Input data:
....

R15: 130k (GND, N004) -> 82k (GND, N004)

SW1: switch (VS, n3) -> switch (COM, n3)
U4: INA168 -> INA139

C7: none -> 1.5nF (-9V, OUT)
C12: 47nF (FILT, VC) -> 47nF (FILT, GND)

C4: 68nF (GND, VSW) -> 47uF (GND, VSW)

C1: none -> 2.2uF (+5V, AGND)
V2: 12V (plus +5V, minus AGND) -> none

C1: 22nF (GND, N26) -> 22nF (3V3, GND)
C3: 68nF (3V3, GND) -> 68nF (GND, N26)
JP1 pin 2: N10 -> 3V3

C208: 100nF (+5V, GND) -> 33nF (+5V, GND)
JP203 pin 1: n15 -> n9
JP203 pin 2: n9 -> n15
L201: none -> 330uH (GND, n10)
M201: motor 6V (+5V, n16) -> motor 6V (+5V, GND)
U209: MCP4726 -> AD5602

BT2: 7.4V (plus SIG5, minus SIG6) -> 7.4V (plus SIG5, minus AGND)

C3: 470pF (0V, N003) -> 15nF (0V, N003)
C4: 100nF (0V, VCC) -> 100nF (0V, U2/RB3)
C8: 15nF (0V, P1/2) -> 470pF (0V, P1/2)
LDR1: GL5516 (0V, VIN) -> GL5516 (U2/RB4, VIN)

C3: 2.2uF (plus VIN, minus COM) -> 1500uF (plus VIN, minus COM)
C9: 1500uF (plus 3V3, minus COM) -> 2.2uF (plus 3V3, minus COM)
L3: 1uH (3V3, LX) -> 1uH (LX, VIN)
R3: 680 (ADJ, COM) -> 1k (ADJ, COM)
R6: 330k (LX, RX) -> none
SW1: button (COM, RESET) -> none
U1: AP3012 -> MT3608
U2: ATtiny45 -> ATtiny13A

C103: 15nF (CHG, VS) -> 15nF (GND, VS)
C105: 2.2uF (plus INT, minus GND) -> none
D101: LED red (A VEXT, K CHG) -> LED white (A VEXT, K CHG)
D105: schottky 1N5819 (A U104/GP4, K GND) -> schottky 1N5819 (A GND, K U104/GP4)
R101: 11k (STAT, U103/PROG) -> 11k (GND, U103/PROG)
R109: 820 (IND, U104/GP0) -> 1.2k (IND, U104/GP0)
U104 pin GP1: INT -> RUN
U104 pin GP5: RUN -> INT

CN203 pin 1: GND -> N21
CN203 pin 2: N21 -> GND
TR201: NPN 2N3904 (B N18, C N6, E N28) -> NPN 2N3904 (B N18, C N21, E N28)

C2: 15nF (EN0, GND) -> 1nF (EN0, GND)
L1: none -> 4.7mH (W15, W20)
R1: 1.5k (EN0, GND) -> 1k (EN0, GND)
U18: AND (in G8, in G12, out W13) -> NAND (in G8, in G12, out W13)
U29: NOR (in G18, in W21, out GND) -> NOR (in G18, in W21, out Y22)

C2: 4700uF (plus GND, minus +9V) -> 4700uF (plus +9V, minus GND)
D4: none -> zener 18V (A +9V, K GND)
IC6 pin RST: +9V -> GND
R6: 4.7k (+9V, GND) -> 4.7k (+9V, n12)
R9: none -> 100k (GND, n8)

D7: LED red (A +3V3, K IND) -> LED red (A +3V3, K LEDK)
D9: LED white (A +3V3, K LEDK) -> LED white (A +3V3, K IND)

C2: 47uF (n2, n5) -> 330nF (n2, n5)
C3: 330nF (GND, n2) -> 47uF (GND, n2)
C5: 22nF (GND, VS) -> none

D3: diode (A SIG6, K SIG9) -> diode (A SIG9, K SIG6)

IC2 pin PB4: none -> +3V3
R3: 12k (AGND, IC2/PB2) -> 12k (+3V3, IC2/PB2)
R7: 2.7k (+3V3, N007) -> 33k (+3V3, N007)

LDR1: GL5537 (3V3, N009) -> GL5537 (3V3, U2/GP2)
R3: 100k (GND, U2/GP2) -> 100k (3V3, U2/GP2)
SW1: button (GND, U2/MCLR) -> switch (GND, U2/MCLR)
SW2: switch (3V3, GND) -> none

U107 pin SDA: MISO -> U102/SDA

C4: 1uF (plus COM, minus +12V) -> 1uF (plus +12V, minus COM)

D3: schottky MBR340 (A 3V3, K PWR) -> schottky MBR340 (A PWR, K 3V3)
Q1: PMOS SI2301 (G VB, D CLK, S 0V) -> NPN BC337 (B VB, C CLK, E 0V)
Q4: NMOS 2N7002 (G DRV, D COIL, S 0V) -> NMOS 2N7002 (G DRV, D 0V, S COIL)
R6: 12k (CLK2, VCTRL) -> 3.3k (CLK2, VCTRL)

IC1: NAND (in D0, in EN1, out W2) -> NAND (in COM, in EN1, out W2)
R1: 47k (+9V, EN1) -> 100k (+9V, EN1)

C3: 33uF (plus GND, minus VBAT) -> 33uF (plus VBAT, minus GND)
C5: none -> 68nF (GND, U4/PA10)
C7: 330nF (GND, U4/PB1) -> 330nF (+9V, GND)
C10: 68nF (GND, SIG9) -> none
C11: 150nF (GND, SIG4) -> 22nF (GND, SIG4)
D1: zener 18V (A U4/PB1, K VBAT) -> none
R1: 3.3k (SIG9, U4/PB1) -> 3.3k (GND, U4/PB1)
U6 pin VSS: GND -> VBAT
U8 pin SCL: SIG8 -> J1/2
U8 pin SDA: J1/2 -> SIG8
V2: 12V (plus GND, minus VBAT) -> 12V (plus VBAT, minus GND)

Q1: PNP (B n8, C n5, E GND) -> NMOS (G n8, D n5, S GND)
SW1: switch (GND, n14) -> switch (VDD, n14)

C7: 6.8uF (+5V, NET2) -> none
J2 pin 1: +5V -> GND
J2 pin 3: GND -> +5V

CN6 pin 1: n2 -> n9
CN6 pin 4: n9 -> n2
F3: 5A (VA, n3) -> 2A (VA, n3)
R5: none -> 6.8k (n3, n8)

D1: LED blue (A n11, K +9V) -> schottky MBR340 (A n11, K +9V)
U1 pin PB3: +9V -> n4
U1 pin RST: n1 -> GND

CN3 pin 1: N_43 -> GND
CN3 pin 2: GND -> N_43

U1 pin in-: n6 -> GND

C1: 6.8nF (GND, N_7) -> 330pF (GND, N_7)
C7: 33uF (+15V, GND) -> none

....

Nothing in the data above should change. Please copy it all.

Answer box:
R15: 130k (GND, N004) -> 82k (GND, N004)

SW1: switch (VS, n3) -> switch (COM, n3)
U4: INA168 -> INA139

C7: none -> 1.5nF (-9V, OUT)
C12: 47nF (FILT, VC) -> 47nF (FILT, GND)

C4: 68nF (GND, VSW) -> 47uF (GND, VSW)

C1: none -> 2.2uF (+5V, AGND)
V2: 12V (plus +5V, minus AGND) -> none

C1: 22nF (GND, N26) -> 22nF (3V3, GND)
C3: 68nF (3V3, GND) -> 68nF (GND, N26)
JP1 pin 2: N10 -> 3V3

C208: 100nF (+5V, GND) -> 33nF (+5V, GND)
JP203 pin 1: n15 -> n9
JP203 pin 2: n9 -> n15
L201: none -> 330uH (GND, n10)
M201: motor 6V (+5V, n16) -> motor 6V (+5V, GND)
U209: MCP4726 -> AD5602

BT2: 7.4V (plus SIG5, minus SIG6) -> 7.4V (plus SIG5, minus AGND)

C3: 470pF (0V, N003) -> 15nF (0V, N003)
C4: 100nF (0V, VCC) -> 100nF (0V, U2/RB3)
C8: 15nF (0V, P1/2) -> 470pF (0V, P1/2)
LDR1: GL5516 (0V, VIN) -> GL5516 (U2/RB4, VIN)

C3: 2.2uF (plus VIN, minus COM) -> 1500uF (plus VIN, minus COM)
C9: 1500uF (plus 3V3, minus COM) -> 2.2uF (plus 3V3, minus COM)
L3: 1uH (3V3, LX) -> 1uH (LX, VIN)
R3: 680 (ADJ, COM) -> 1k (ADJ, COM)
R6: 330k (LX, RX) -> none
SW1: button (COM, RESET) -> none
U1: AP3012 -> MT3608
U2: ATtiny45 -> ATtiny13A

C103: 15nF (CHG, VS) -> 15nF (GND, VS)
C105: 2.2uF (plus INT, minus GND) -> none
D101: LED red (A VEXT, K CHG) -> LED white (A VEXT, K CHG)
D105: schottky 1N5819 (A U104/GP4, K GND) -> schottky 1N5819 (A GND, K U104/GP4)
R101: 11k (STAT, U103/PROG) -> 11k (GND, U103/PROG)
R109: 820 (IND, U104/GP0) -> 1.2k (IND, U104/GP0)
U104 pin GP1: INT -> RUN
U104 pin GP5: RUN -> INT

CN203 pin 1: GND -> N21
CN203 pin 2: N21 -> GND
TR201: NPN 2N3904 (B N18, C N6, E N28) -> NPN 2N3904 (B N18, C N21, E N28)

C2: 15nF (EN0, GND) -> 1nF (EN0, GND)
L1: none -> 4.7mH (W15, W20)
R1: 1.5k (EN0, GND) -> 1k (EN0, GND)
U18: AND (in G8, in G12, out W13) -> NAND (in G8, in G12, out W13)
U29: NOR (in G18, in W21, out GND) -> NOR (in G18, in W21, out Y22)

C2: 4700uF (plus GND, minus +9V) -> 4700uF (plus +9V, minus GND)
D4: none -> zener 18V (A +9V, K GND)
IC6 pin RST: +9V -> GND
R6: 4.7k (+9V, GND) -> 4.7k (+9V, n12)
R9: none -> 100k (GND, n8)

D7: LED red (A +3V3, K IND) -> LED red (A +3V3, K LEDK)
D9: LED white (A +3V3, K LEDK) -> LED white (A +3V3, K IND)

C2: 47uF (n2, n5) -> 330nF (n2, n5)
C3: 330nF (GND, n2) -> 47uF (GND, n2)
C5: 22nF (GND, VS) -> none

D3: diode (A SIG6, K SIG9) -> diode (A SIG9, K SIG6)

IC2 pin PB4: none -> +3V3
R3: 12k (AGND, IC2/PB2) -> 12k (+3V3, IC2/PB2)
R7: 2.7k (+3V3, N007) -> 33k (+3V3, N007)

LDR1: GL5537 (3V3, N009) -> GL5537 (3V3, U2/GP2)
R3: 100k (GND, U2/GP2) -> 100k (3V3, U2/GP2)
SW1: button (GND, U2/MCLR) -> switch (GND, U2/MCLR)
SW2: switch (3V3, GND) -> none

U107 pin SDA: MISO -> U102/SDA

C4: 1uF (plus COM, minus +12V) -> 1uF (plus +12V, minus COM)

D3: schottky MBR340 (A 3V3, K PWR) -> schottky MBR340 (A PWR, K 3V3)
Q1: PMOS SI2301 (G VB, D CLK, S 0V) -> NPN BC337 (B VB, C CLK, E 0V)
Q4: NMOS 2N7002 (G DRV, D COIL, S 0V) -> NMOS 2N7002 (G DRV, D 0V, S COIL)
R6: 12k (CLK2, VCTRL) -> 3.3k (CLK2, VCTRL)

IC1: NAND (in D0, in EN1, out W2) -> NAND (in COM, in EN1, out W2)
R1: 47k (+9V, EN1) -> 100k (+9V, EN1)

C3: 33uF (plus GND, minus VBAT) -> 33uF (plus VBAT, minus GND)
C5: none -> 68nF (GND, U4/PA10)
C7: 330nF (GND, U4/PB1) -> 330nF (+9V, GND)
C10: 68nF (GND, SIG9) -> none
C11: 150nF (GND, SIG4) -> 22nF (GND, SIG4)
D1: zener 18V (A U4/PB1, K VBAT) -> none
R1: 3.3k (SIG9, U4/PB1) -> 3.3k (GND, U4/PB1)
U6 pin VSS: GND -> VBAT
U8 pin SCL: SIG8 -> J1/2
U8 pin SDA: J1/2 -> SIG8
V2: 12V (plus GND, minus VBAT) -> 12V (plus VBAT, minus GND)

Q1: PNP (B n8, C n5, E GND) -> NMOS (G n8, D n5, S GND)
SW1: switch (GND, n14) -> switch (VDD, n14)

C7: 6.8uF (+5V, NET2) -> none
J2 pin 1: +5V -> GND
J2 pin 3: GND -> +5V

CN6 pin 1: n2 -> n9
CN6 pin 4: n9 -> n2
F3: 5A (VA, n3) -> 2A (VA, n3)
R5: none -> 6.8k (n3, n8)

D1: LED blue (A n11, K +9V) -> schottky MBR340 (A n11, K +9V)
U1 pin PB3: +9V -> n4
U1 pin RST: n1 -> GND

CN3 pin 1: N_43 -> GND
CN3 pin 2: GND -> N_43

U1 pin in-: n6 -> GND

C1: 6.8nF (GND, N_7) -> 330pF (GND, N_7)
C7: 33uF (+15V, GND) -> none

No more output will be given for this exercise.